EXTRACTED INFORMATION ▸
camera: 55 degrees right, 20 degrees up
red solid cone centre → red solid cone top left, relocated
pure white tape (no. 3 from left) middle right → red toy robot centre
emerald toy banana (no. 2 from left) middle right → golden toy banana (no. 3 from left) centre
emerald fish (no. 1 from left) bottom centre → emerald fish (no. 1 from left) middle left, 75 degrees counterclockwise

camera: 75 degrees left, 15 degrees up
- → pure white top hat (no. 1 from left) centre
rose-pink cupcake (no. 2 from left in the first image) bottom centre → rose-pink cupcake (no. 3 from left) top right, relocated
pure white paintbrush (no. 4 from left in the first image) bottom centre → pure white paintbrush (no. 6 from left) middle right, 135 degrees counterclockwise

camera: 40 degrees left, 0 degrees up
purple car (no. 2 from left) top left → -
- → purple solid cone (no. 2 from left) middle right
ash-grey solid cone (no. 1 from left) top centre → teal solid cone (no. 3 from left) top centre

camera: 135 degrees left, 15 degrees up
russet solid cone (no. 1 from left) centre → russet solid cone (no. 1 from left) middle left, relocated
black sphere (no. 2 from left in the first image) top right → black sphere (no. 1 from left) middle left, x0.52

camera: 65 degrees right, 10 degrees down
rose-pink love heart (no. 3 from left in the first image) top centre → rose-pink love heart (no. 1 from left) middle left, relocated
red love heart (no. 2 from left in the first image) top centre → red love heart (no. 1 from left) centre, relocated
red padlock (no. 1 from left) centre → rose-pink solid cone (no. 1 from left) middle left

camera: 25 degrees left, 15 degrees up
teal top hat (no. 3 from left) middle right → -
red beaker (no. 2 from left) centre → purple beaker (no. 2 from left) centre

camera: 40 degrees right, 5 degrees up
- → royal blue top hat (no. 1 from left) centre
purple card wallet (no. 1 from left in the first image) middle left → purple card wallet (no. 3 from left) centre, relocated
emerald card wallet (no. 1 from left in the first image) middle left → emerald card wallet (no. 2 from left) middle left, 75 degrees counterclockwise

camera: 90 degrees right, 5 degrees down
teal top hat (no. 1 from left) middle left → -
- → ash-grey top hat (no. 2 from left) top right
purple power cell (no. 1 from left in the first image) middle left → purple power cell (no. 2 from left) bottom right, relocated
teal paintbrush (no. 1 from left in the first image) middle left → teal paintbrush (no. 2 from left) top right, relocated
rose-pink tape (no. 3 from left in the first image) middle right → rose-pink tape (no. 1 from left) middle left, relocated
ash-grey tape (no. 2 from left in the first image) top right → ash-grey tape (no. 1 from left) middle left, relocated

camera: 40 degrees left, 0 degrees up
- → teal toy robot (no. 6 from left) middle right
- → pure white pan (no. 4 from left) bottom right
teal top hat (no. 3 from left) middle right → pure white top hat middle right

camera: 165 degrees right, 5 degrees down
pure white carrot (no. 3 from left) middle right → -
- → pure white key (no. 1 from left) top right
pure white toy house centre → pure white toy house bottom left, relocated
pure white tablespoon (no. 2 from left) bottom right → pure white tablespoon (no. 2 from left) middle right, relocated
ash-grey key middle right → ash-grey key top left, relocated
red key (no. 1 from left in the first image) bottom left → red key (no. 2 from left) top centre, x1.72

WORK TO COMPLETE ▸
In exact wording, restate the lines of the data above from the first through the one holding "emerald toy banana", and stop after that line.

RESPONSE TO THE EXERCISE ▸
camera: 55 degrees right, 20 degrees up
red solid cone centre → red solid cone top left, relocated
pure white tape (no. 3 from left) middle right → red toy robot centre
emerald toy banana (no. 2 from left) middle right → golden toy banana (no. 3 from left) centre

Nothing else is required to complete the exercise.